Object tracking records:
--- START ---

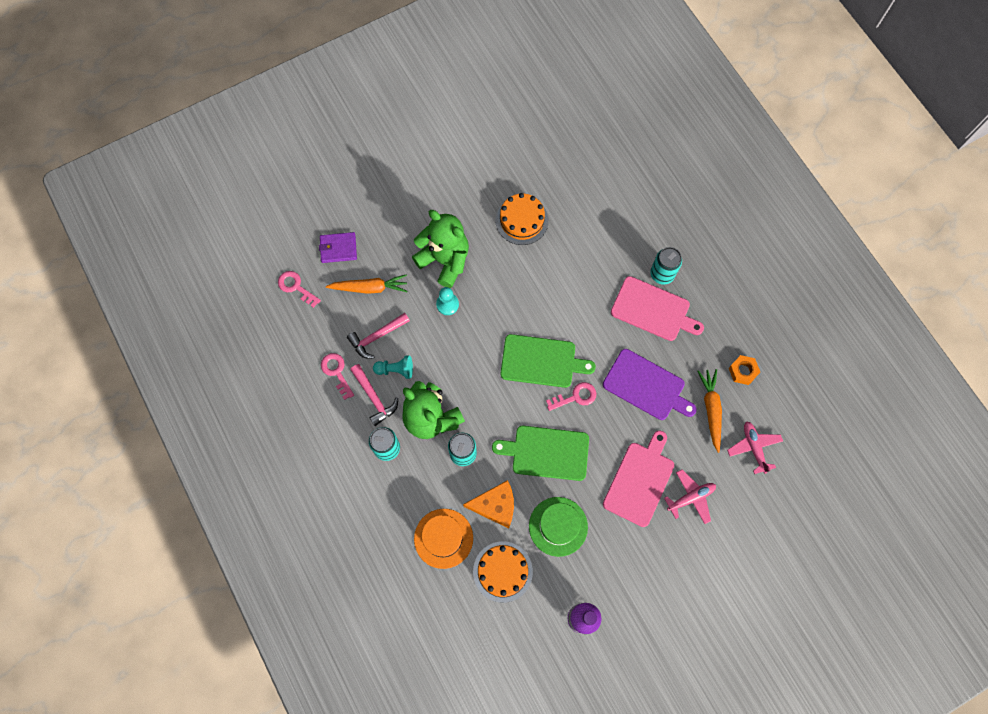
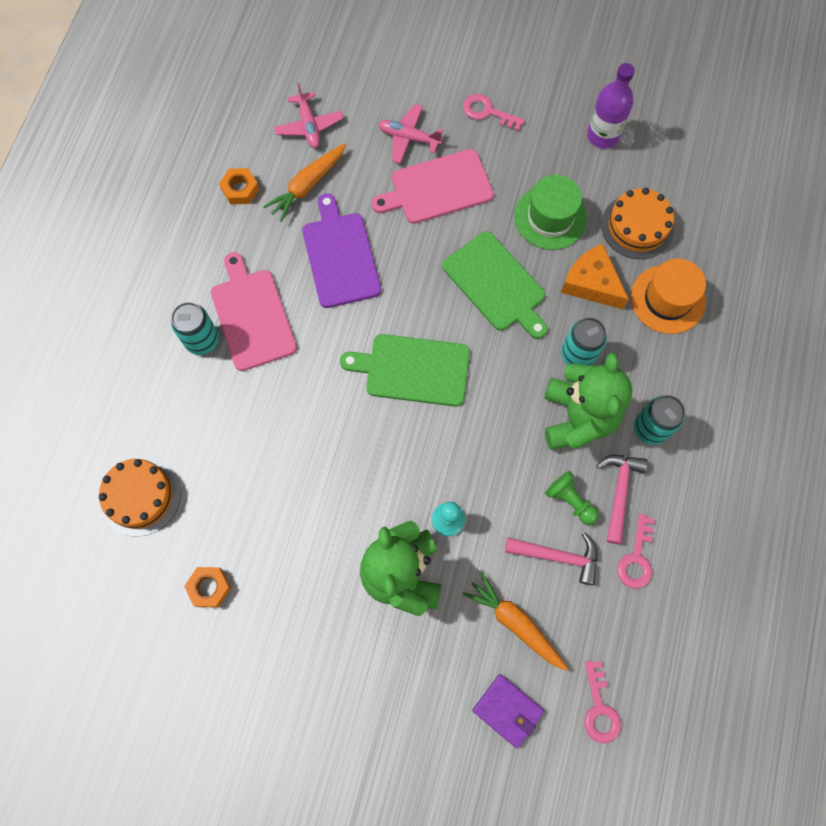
camera: 135 degrees left, 0 degrees up
(395, 370) = (570, 500): turquoise pawn -> green pawn
(522, 220) = (273, 537): orange cake -> orange cake (140, 496)
(526, 175) = (209, 588): none -> orange nut
(541, 361) = (413, 369): green cutting board -> green cutting board turned 45 degrees counterclockwise
(575, 397) = (416, 307): pink key -> pink key (487, 112)
(753, 447) = (309, 126): pink plane -> pink plane turned 45 degrees counterclockwise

--- END ---

▶ _WORK INSTRUCTION_: Give back exactly the lines from the line containing "(575, 397) = (416, 307): pink" to the end of the entries, and no other lines.

▶ _RESULT_:
(575, 397) = (416, 307): pink key -> pink key (487, 112)
(753, 447) = (309, 126): pink plane -> pink plane turned 45 degrees counterclockwise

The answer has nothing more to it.